**Assigned task**
Write out the entries exactly, pictures excluded.

"""

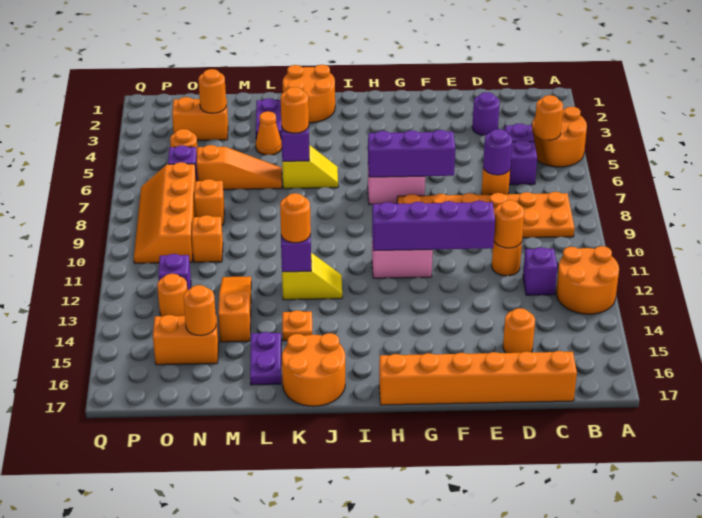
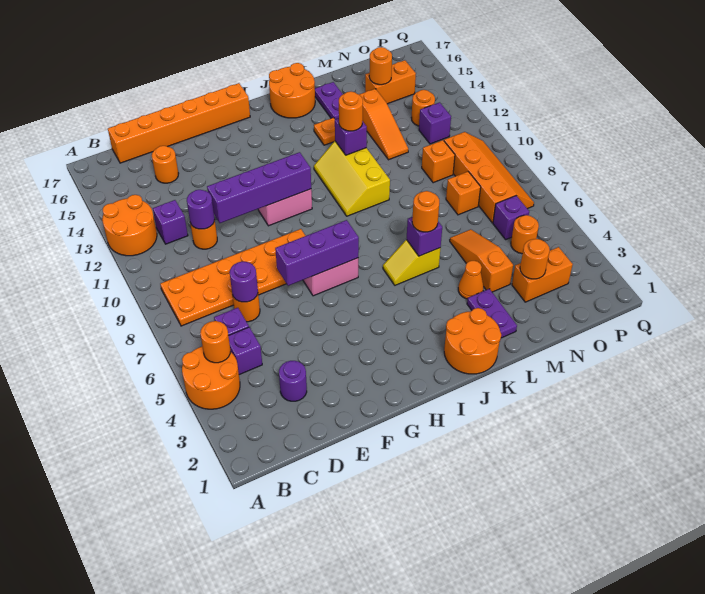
orange round brick D11 level 2 -> purple round brick D11 level 2
yellow slope J12:K12 level 1 top K -> yellow slope J10:K12 level 1 top K
orange slope L6:N6 level 1 top N -> orange slope M4:M6 level 1 top 4

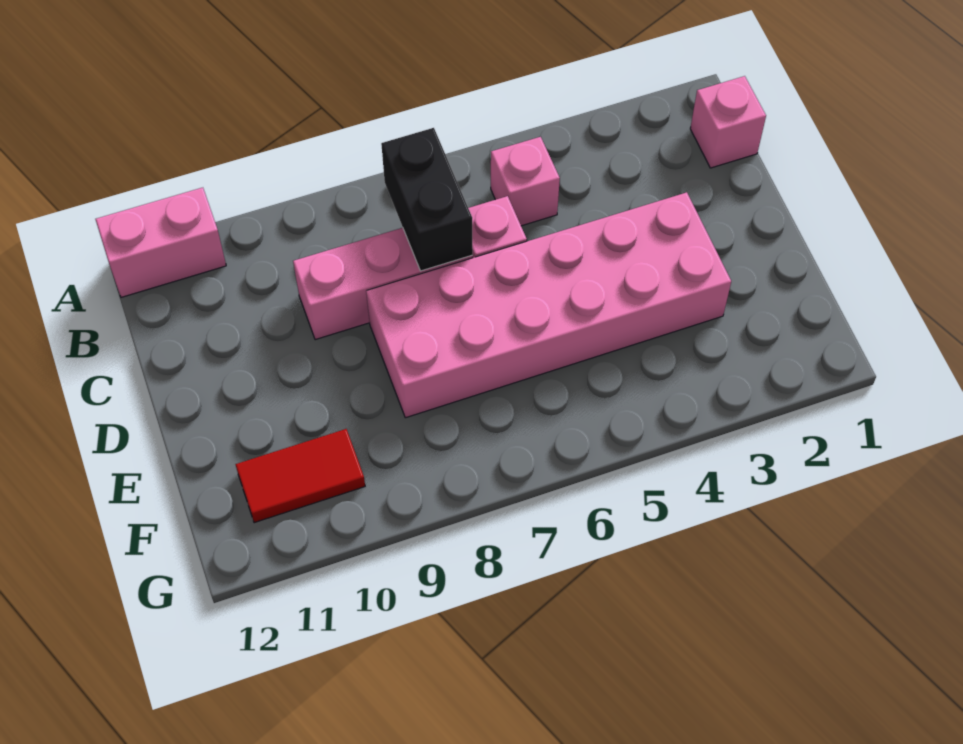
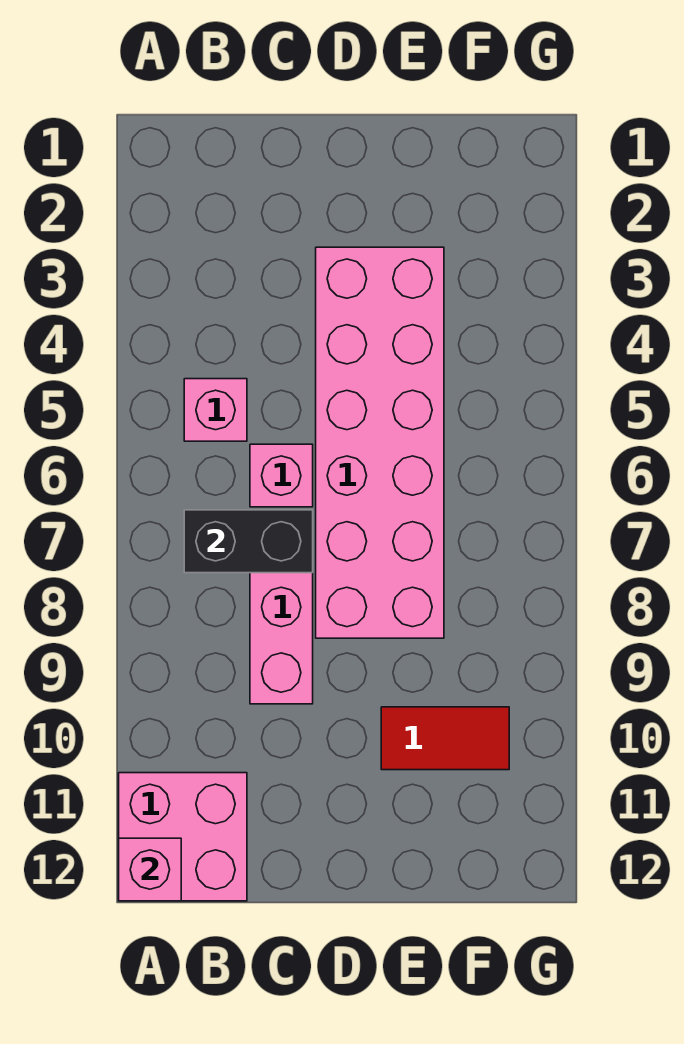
pink brick A11:A12 level 1 -> pink brick A11:B12 level 1
pink brick B1 level 1 -> pink brick A12 level 2
red tile F10:F11 level 1 -> red tile E10:F10 level 1

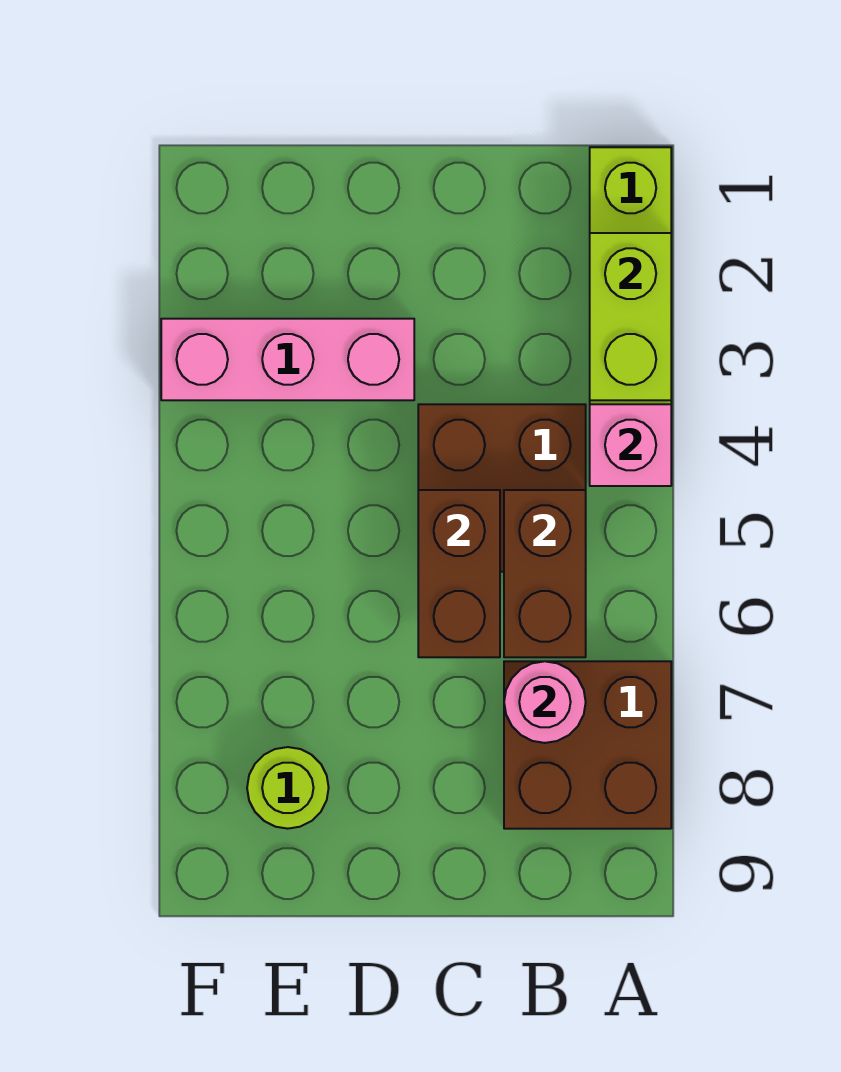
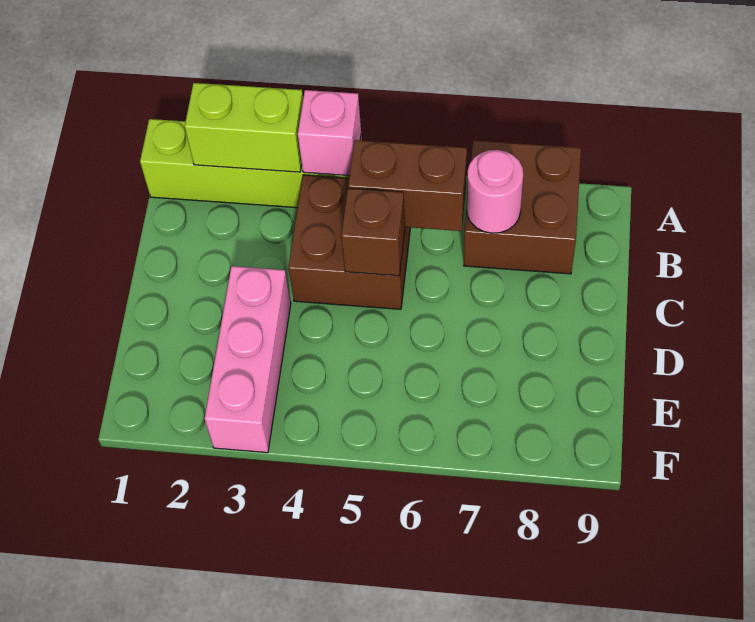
brown brick C5:C6 level 2 -> brown brick C5 level 2
lime round brick E8 level 1 -> none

"""

**Response for this exercise**
orange round brick D11 level 2 -> purple round brick D11 level 2
yellow slope J12:K12 level 1 top K -> yellow slope J10:K12 level 1 top K
orange slope L6:N6 level 1 top N -> orange slope M4:M6 level 1 top 4

pink brick A11:A12 level 1 -> pink brick A11:B12 level 1
pink brick B1 level 1 -> pink brick A12 level 2
red tile F10:F11 level 1 -> red tile E10:F10 level 1

brown brick C5:C6 level 2 -> brown brick C5 level 2
lime round brick E8 level 1 -> none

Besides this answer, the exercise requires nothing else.